Activity ::
For every record that follows, write out the text exactly and omit the picture, if one is present.

== Supplied records ==

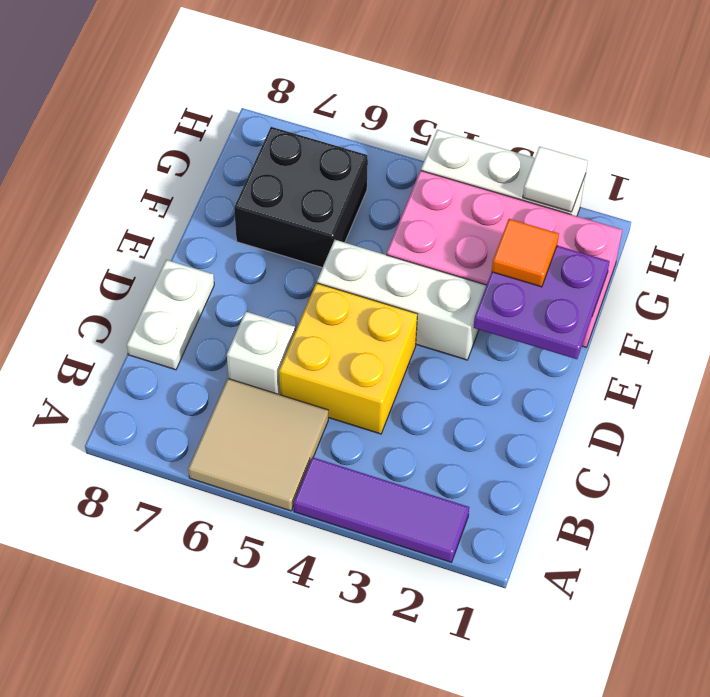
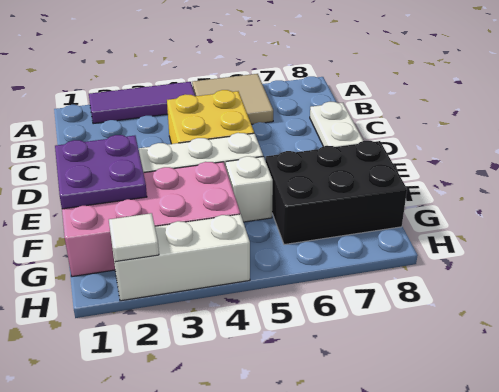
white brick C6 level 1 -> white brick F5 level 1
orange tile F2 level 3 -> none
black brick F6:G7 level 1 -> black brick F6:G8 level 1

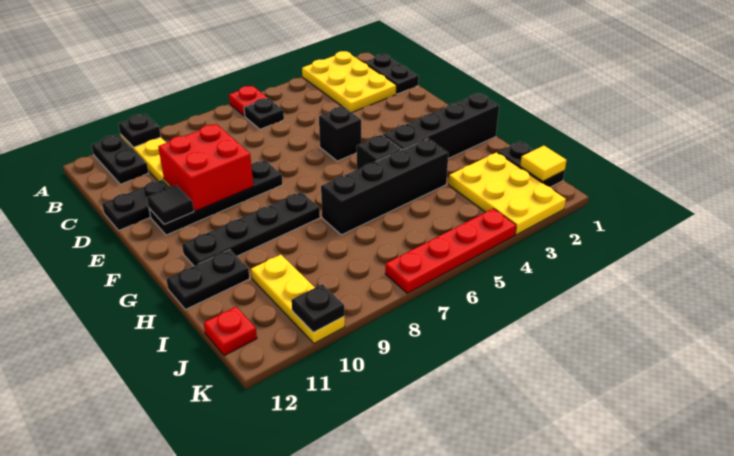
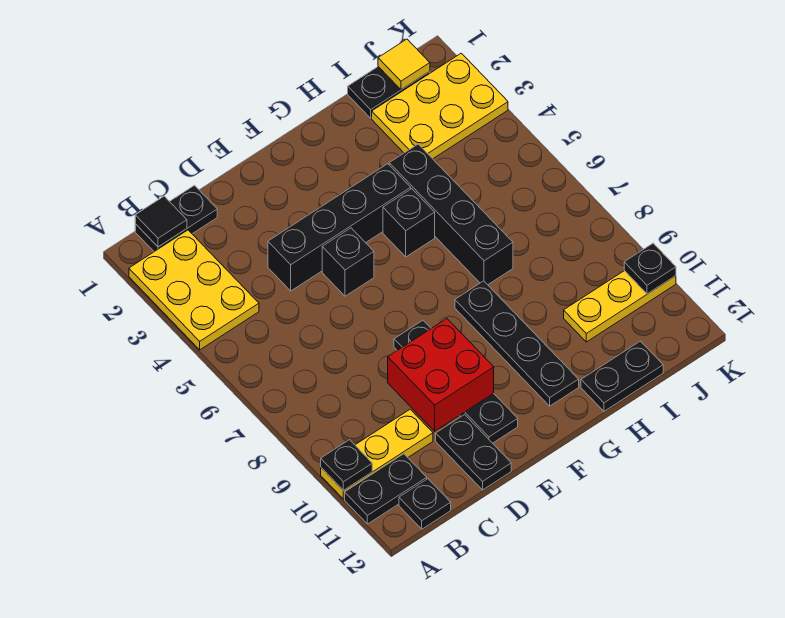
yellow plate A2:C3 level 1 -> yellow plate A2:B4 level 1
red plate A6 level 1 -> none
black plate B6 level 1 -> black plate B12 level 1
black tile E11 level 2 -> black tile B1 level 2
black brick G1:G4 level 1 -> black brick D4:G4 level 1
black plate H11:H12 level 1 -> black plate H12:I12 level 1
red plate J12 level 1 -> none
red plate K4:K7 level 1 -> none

===

Written solution ::
white brick C6 level 1 -> white brick F5 level 1
orange tile F2 level 3 -> none
black brick F6:G7 level 1 -> black brick F6:G8 level 1

yellow plate A2:C3 level 1 -> yellow plate A2:B4 level 1
red plate A6 level 1 -> none
black plate B6 level 1 -> black plate B12 level 1
black tile E11 level 2 -> black tile B1 level 2
black brick G1:G4 level 1 -> black brick D4:G4 level 1
black plate H11:H12 level 1 -> black plate H12:I12 level 1
red plate J12 level 1 -> none
red plate K4:K7 level 1 -> none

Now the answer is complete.